- [Information supplied]
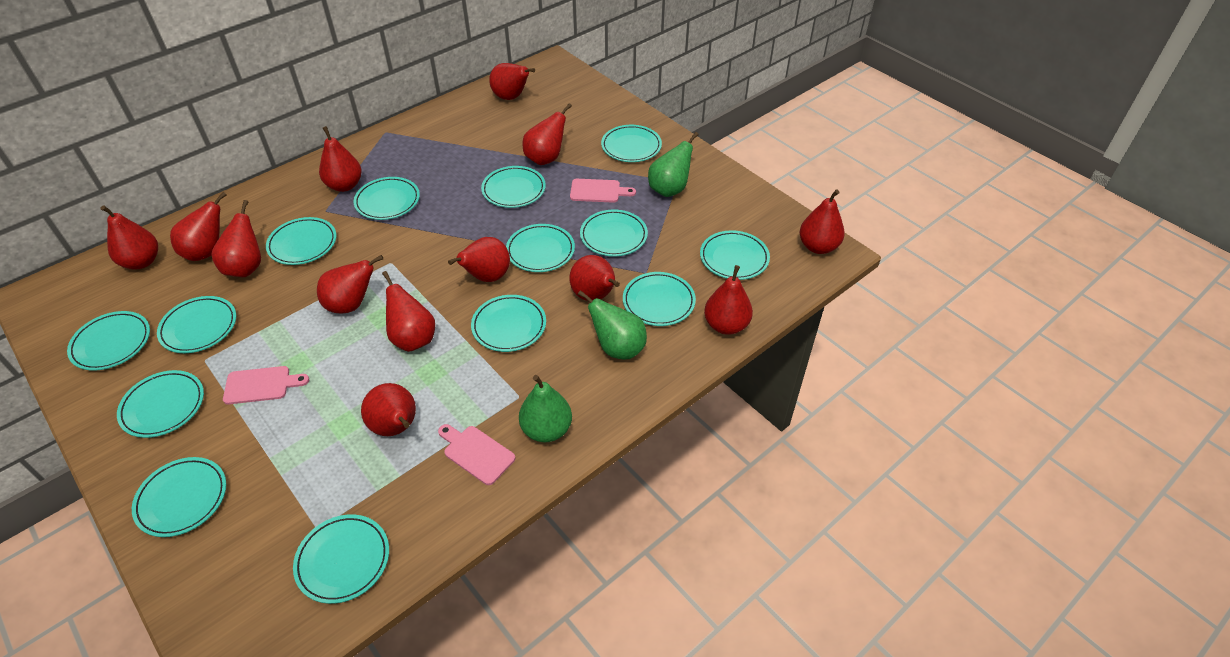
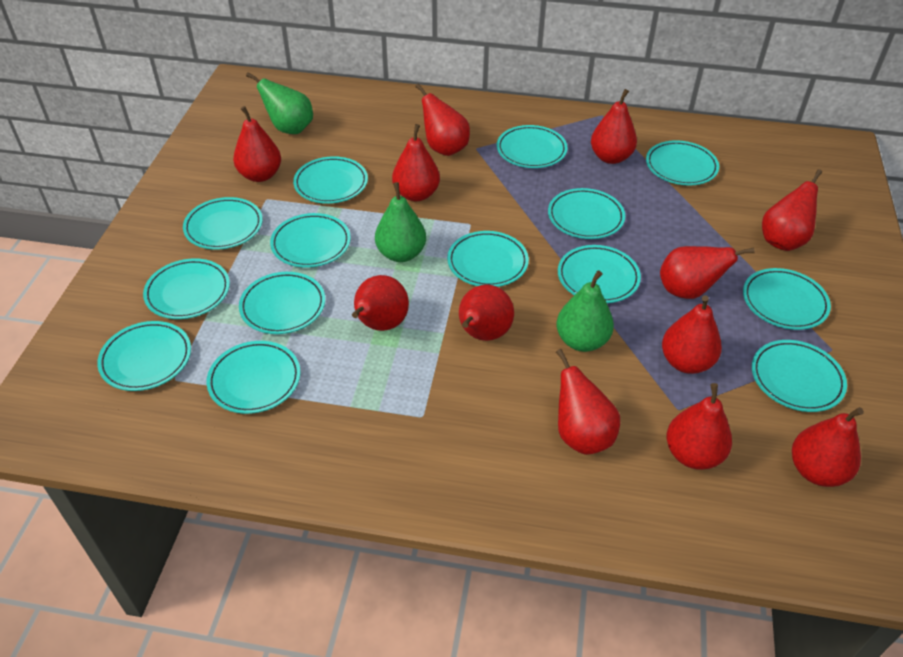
pink cutting board: [223,366,309,404] [438,424,515,485] [570,179,636,203] = 3 -> none = 0
red pear: [101,205,158,269] [170,192,227,261] [211,200,261,277] [317,255,384,313] [319,126,362,192] [361,383,416,436] [382,271,435,352] [448,237,510,282] [489,63,535,100] [522,103,572,165] [569,255,620,301] [704,265,753,335] [799,189,845,254] = 13 -> [233,106,281,182] [352,275,409,331] [392,124,440,201] [415,83,470,156] [459,285,514,341] [556,349,620,455] [591,89,637,164] [660,246,755,299] [662,295,722,374] [667,383,732,470] [762,169,822,251] [792,407,864,487] = 12

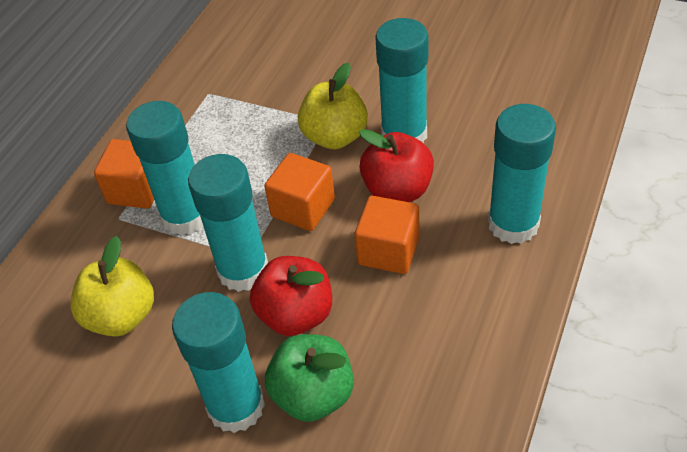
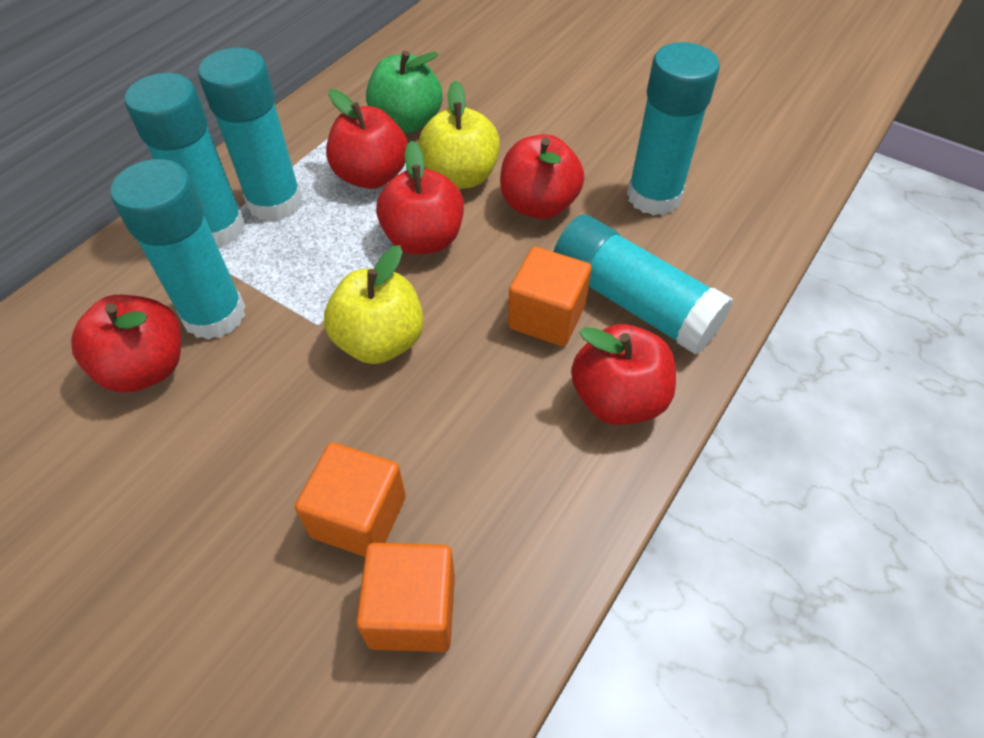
red apple: [250,256,332,336] [359,129,434,202] = 2 -> [71,295,181,393] [326,89,408,189] [376,141,464,255] [500,134,584,219] [571,324,676,425] = 5

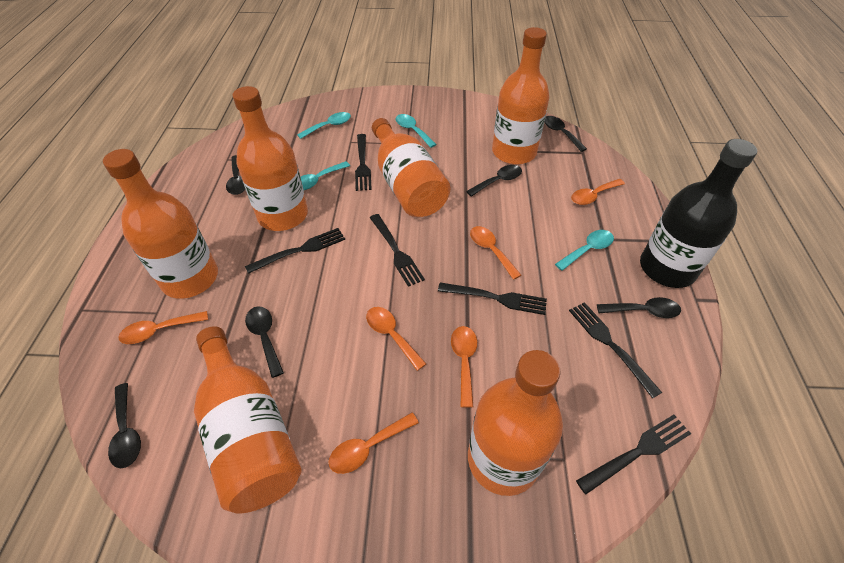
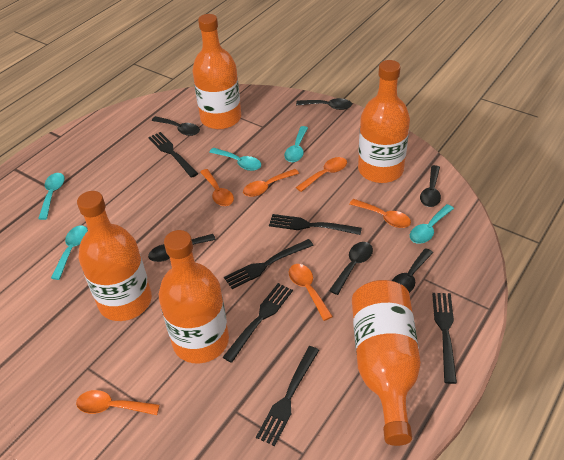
black bottle: [640,139,757,288] = 1 -> none = 0
orange bottle: [103,149,218,299] [194,326,301,514] [233,86,308,231] [372,118,450,217] [468,350,563,496] [492,27,549,165] = 6 -> [77,191,152,321] [159,230,229,363] [192,14,241,129] [352,280,421,446] [358,60,410,183] = 5
turquoise spoon: [297,112,351,139] [301,161,350,190] [396,114,437,148] [555,230,614,271] = 4 -> [38,173,65,220] [51,225,88,280] [209,148,261,171] [284,126,308,162] [410,204,454,244] = 5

- [Problem requirements] Give the number of lines in the data above that include the word "none", with no other words.

- [Exercise response] 2